> INSTRUCTIONS TO FOLLOW
Give back exactly the lines from the line that contains "(625, 600) = (328, 854): brown" to the last line of the listing below, inclusive, and no others.

○ ○ ○ ○ ○ ○ ○

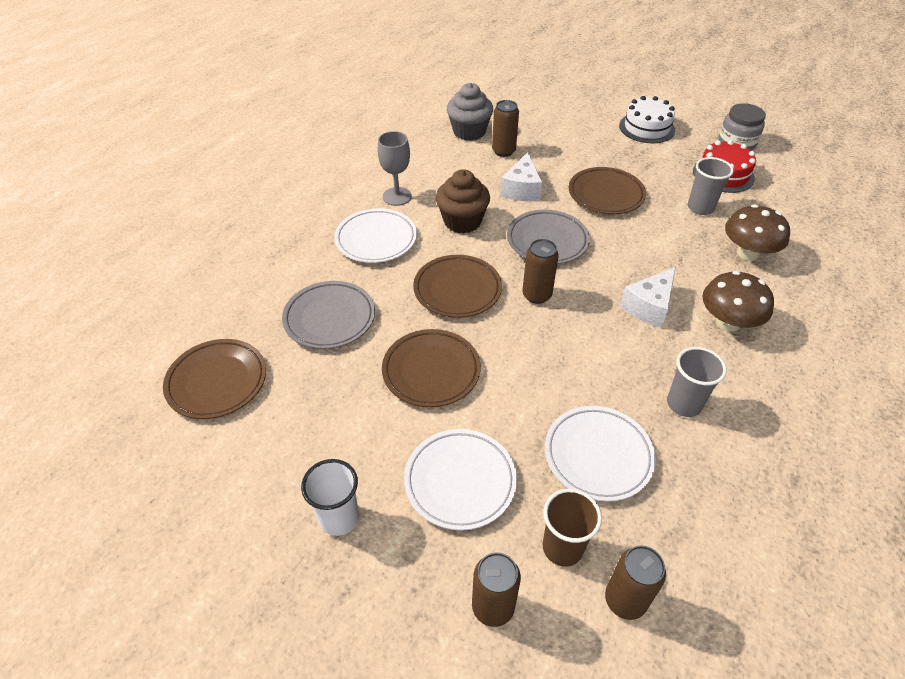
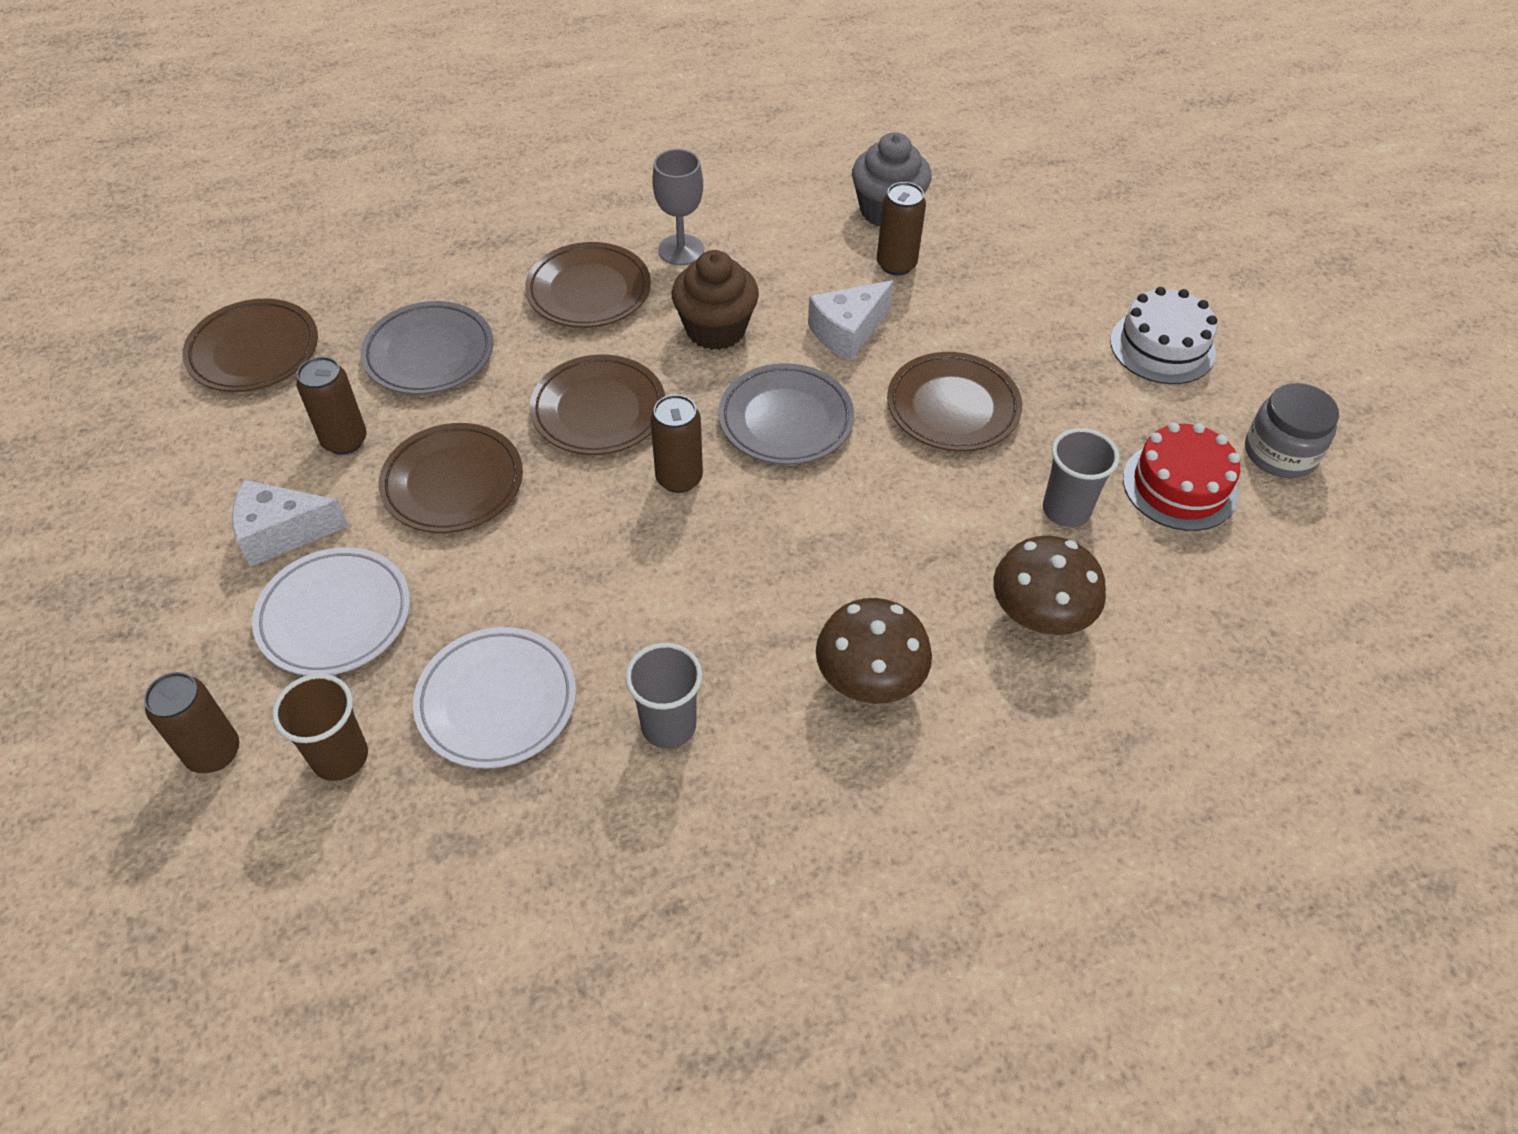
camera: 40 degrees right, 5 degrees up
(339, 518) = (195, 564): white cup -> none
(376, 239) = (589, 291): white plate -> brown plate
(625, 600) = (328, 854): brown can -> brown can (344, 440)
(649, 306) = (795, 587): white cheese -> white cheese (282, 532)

○ ○ ○ ○ ○ ○ ○

> RESPONSE TO THE EXERCISE
(625, 600) = (328, 854): brown can -> brown can (344, 440)
(649, 306) = (795, 587): white cheese -> white cheese (282, 532)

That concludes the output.